Work required => For each line of the listing below that contains the string "berry", copy the line.

▼▼▼

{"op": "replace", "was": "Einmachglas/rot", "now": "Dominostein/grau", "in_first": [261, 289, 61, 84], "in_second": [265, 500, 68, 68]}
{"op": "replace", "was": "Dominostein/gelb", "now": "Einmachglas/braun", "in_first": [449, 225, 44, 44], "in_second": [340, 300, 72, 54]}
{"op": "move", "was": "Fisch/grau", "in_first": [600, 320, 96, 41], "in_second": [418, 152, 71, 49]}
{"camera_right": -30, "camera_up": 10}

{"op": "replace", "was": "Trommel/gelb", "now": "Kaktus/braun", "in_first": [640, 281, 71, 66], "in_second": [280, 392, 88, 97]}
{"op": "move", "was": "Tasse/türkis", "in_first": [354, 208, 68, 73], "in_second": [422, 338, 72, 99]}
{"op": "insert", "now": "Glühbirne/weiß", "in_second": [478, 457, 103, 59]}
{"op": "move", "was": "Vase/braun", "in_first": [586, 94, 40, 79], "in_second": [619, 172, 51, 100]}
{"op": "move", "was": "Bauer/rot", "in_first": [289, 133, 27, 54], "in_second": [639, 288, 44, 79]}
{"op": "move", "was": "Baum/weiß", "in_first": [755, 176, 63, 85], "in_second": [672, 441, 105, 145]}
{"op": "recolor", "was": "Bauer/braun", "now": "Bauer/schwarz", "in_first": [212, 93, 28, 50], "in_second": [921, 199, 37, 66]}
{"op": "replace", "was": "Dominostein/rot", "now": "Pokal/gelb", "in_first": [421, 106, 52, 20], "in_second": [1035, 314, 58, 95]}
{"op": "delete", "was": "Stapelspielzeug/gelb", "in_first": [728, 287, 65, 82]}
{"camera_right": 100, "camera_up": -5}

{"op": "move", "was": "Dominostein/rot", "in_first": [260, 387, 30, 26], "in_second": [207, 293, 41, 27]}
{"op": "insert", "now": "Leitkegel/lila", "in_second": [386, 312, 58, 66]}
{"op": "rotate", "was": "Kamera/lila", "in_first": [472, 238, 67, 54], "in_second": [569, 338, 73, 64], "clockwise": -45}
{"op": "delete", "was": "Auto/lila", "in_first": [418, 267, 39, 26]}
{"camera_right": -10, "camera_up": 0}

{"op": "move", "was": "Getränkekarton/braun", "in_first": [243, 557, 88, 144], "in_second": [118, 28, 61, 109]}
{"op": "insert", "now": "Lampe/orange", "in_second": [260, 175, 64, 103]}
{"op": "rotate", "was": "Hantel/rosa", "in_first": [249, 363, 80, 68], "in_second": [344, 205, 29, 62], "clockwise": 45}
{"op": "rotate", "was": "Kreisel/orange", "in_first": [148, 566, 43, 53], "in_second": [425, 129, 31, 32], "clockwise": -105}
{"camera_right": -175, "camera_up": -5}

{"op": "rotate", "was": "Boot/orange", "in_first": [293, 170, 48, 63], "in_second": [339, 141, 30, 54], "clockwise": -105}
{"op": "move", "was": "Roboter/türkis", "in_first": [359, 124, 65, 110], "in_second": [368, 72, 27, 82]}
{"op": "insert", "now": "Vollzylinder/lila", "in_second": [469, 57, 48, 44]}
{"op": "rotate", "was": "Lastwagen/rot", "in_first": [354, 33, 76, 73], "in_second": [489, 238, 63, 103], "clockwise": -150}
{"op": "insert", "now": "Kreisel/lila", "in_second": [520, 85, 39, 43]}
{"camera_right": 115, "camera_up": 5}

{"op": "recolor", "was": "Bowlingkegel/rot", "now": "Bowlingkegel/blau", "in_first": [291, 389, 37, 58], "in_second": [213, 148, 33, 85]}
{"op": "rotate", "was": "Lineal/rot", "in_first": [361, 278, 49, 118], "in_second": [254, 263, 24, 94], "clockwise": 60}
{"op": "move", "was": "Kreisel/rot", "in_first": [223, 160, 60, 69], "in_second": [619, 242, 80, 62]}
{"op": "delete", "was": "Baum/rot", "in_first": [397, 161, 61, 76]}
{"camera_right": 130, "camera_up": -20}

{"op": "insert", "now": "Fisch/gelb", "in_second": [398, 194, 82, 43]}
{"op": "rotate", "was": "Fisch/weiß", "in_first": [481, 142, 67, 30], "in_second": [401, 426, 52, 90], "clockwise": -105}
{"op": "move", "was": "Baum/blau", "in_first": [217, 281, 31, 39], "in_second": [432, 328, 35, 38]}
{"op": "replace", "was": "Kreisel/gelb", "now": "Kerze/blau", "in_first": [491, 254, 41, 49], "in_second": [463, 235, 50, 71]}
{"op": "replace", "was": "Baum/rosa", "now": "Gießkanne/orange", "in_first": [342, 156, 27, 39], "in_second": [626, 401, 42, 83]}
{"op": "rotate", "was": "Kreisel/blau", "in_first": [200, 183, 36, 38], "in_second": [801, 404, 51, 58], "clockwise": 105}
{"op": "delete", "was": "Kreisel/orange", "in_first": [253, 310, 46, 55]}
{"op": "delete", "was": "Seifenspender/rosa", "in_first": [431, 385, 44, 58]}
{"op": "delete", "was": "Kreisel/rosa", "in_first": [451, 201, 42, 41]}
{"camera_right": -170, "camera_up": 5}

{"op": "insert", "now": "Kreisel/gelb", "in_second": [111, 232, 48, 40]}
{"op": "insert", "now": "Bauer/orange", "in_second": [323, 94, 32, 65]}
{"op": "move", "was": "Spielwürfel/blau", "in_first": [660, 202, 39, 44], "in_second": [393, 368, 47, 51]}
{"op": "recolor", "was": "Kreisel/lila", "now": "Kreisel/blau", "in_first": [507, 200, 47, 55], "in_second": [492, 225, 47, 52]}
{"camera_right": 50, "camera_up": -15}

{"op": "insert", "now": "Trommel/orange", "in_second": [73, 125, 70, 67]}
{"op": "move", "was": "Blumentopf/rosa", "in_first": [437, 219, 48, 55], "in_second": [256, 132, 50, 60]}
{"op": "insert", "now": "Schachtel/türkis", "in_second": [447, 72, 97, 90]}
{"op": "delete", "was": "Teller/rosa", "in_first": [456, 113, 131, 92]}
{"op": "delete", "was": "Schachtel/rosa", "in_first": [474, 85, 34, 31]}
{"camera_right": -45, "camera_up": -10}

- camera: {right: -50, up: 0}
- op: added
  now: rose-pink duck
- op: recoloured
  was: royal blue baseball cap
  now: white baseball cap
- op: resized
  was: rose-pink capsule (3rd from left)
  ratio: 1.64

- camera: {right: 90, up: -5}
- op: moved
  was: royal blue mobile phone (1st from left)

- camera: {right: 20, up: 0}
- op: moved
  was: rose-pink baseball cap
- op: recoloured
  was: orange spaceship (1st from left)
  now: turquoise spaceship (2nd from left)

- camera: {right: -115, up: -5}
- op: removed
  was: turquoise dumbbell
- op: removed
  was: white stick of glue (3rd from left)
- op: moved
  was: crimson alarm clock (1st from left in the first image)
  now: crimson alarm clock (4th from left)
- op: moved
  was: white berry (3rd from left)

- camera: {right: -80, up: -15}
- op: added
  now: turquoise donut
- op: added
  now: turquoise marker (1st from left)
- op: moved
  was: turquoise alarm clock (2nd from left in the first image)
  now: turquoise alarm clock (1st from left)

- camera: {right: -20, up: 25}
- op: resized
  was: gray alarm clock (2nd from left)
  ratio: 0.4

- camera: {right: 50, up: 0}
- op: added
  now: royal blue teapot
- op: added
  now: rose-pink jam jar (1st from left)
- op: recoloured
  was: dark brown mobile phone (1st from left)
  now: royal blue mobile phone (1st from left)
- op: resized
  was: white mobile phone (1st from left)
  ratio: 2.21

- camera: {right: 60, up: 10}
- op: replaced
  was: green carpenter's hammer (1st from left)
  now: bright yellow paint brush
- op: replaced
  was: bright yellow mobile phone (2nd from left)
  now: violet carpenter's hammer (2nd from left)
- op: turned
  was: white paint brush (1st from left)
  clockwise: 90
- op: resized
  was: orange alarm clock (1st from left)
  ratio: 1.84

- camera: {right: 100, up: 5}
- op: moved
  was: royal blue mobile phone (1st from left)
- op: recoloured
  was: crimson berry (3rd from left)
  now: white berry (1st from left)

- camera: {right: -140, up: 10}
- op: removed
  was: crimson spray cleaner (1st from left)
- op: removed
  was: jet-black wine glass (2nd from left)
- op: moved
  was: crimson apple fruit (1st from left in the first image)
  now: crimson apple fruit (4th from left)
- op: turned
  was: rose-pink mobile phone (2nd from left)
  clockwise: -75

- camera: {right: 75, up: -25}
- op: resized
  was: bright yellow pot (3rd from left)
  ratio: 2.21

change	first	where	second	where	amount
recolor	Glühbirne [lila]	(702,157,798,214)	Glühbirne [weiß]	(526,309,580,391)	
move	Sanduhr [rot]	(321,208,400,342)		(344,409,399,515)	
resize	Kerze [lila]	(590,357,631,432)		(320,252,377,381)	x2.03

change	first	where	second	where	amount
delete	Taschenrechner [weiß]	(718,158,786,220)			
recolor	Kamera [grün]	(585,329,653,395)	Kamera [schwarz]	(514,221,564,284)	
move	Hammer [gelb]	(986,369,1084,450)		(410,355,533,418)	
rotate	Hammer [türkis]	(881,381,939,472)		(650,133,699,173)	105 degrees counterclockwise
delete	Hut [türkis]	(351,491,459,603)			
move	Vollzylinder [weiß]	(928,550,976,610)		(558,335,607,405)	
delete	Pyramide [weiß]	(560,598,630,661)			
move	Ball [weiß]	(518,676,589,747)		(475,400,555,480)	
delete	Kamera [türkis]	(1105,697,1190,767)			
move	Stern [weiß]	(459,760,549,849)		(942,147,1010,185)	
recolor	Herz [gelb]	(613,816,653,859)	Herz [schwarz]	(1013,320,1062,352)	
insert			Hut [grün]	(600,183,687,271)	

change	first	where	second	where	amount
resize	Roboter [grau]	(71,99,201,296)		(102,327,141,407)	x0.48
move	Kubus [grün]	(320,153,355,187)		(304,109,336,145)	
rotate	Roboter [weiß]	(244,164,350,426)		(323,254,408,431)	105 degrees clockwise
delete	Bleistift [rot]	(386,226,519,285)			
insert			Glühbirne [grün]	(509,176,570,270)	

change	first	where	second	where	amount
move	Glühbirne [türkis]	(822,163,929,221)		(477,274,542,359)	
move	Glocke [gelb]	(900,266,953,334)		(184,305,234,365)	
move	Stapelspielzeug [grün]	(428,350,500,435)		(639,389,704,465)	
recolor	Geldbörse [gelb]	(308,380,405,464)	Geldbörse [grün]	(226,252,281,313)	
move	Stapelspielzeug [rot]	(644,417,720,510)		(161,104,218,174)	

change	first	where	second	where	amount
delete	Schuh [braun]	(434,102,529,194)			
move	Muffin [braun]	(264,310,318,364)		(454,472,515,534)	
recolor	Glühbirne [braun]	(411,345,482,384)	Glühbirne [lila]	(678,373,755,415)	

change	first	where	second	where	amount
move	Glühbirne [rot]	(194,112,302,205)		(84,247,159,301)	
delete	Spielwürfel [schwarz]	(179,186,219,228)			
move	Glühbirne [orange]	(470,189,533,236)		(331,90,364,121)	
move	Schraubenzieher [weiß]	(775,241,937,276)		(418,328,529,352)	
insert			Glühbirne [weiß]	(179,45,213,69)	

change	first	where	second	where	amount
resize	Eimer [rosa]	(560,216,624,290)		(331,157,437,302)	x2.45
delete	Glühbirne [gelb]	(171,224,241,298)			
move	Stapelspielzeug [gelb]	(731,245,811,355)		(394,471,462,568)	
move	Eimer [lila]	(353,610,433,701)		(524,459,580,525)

▲▲▲

Solution =>
  was: white berry (3rd from left)
  was: crimson berry (3rd from left)
  now: white berry (1st from left)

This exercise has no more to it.